* _Collected data_
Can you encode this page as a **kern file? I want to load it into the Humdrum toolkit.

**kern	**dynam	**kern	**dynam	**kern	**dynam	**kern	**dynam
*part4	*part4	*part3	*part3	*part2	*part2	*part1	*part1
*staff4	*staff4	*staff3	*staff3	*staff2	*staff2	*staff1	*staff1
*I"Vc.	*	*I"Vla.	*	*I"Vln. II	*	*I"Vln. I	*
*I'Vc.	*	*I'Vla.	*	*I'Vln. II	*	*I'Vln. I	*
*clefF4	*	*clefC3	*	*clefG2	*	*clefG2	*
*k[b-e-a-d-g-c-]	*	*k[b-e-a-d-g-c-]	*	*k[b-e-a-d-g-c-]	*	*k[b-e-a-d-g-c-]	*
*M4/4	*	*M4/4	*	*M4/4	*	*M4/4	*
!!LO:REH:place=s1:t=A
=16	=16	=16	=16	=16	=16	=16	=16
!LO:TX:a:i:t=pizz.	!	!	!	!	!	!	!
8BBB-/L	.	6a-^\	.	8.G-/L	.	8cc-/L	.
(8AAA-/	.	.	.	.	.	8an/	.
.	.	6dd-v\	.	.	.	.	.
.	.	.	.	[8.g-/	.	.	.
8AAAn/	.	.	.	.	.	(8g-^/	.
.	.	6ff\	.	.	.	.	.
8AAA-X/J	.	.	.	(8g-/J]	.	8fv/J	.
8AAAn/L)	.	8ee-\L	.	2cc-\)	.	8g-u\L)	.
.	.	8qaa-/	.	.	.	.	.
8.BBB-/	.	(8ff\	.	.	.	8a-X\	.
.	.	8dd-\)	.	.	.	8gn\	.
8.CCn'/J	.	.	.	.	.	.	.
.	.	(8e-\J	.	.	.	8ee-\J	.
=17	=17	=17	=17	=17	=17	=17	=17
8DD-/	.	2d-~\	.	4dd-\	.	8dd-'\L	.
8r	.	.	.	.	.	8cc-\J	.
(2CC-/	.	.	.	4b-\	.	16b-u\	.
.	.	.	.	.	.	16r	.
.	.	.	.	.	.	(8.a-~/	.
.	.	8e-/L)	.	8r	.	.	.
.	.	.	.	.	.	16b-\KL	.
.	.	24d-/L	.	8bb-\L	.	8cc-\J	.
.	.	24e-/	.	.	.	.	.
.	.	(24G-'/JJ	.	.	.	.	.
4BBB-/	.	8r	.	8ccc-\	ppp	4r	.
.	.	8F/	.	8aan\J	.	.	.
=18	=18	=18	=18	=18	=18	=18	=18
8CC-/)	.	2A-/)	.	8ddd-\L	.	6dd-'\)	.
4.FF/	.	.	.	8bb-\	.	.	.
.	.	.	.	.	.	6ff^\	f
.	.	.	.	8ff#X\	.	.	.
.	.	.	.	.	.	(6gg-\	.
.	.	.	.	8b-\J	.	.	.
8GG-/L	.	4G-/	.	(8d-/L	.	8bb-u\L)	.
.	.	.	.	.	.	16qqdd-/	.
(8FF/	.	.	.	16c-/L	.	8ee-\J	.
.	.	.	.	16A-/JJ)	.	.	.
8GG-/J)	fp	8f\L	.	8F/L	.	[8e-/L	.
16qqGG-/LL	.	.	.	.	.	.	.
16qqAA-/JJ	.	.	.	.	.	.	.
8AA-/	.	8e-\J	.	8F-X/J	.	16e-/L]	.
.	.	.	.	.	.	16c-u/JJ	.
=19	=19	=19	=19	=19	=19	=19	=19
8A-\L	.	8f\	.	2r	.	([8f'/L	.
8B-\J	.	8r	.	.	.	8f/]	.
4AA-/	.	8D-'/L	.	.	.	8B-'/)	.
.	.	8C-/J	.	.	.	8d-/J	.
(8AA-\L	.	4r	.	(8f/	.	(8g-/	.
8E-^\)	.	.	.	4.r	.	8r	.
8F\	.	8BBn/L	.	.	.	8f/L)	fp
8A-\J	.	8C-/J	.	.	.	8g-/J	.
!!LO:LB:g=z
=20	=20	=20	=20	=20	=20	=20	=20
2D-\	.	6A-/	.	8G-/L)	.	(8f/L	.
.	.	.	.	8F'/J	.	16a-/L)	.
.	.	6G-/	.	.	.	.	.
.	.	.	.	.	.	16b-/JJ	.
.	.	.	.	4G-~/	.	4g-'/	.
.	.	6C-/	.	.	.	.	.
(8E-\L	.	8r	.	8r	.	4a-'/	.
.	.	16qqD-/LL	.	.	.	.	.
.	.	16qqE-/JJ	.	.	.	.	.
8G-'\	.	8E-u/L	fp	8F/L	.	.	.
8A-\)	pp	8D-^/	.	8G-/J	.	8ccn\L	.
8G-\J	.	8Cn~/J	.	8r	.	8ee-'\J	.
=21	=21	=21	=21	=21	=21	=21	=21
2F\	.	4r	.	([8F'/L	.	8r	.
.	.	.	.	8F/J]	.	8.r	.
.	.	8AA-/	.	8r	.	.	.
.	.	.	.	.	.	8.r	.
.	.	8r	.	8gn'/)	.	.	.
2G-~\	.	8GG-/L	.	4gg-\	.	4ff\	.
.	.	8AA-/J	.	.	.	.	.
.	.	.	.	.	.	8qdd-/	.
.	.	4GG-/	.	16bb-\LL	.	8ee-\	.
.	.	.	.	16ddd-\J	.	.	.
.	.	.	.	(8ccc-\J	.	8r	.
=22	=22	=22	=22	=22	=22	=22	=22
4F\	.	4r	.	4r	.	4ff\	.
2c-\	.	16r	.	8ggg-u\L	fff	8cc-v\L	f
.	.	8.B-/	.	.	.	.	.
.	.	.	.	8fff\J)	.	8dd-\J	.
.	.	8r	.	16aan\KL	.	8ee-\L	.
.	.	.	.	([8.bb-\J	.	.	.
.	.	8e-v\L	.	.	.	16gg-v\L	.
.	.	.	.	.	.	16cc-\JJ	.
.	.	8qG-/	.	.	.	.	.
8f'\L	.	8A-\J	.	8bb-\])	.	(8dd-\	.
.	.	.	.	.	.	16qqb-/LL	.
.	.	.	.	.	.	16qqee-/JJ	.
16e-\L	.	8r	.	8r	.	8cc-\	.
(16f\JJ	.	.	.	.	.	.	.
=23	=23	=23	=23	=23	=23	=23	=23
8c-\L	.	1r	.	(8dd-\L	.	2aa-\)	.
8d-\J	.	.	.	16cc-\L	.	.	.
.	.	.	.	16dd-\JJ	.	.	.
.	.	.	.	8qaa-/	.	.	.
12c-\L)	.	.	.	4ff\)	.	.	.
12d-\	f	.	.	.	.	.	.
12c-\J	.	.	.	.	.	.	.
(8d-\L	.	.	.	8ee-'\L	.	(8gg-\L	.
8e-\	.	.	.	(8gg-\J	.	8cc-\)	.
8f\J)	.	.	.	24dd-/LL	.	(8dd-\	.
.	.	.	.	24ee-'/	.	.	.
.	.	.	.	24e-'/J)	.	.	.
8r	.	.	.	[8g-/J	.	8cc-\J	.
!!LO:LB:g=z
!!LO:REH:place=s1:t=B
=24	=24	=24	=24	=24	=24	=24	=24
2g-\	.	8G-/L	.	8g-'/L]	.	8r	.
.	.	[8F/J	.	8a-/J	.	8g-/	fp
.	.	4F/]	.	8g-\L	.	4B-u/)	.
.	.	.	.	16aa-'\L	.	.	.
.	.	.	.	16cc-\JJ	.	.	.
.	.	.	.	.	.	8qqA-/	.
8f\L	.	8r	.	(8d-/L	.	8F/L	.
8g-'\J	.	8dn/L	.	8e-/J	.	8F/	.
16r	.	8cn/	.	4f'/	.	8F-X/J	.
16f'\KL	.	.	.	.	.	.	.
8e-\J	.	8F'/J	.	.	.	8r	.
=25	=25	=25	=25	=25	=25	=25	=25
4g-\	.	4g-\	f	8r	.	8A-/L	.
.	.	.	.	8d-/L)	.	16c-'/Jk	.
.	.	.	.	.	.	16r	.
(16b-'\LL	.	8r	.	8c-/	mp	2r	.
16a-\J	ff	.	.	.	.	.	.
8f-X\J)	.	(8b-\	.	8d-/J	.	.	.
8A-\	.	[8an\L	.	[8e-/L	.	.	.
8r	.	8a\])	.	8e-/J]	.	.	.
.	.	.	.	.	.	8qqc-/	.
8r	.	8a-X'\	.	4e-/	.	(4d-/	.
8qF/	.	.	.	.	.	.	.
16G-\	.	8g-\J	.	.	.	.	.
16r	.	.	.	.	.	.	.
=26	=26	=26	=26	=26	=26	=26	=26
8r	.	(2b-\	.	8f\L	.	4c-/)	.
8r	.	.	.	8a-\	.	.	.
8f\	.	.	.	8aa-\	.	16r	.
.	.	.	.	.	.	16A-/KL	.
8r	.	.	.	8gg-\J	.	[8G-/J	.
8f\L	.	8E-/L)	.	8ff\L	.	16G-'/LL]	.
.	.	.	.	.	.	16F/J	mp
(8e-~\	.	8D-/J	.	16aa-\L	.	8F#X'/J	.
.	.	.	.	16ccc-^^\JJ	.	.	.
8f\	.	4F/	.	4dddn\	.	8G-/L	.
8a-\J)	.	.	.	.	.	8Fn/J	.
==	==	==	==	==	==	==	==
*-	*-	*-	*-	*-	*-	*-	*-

* _Problem statement_
Show each line above that contains the string "kern".

* _Result of the exercise_
Can you encode this page as a **kern file? I want to load it into the Humdrum toolkit.
**kern	**dynam	**kern	**dynam	**kern	**dynam	**kern	**dynam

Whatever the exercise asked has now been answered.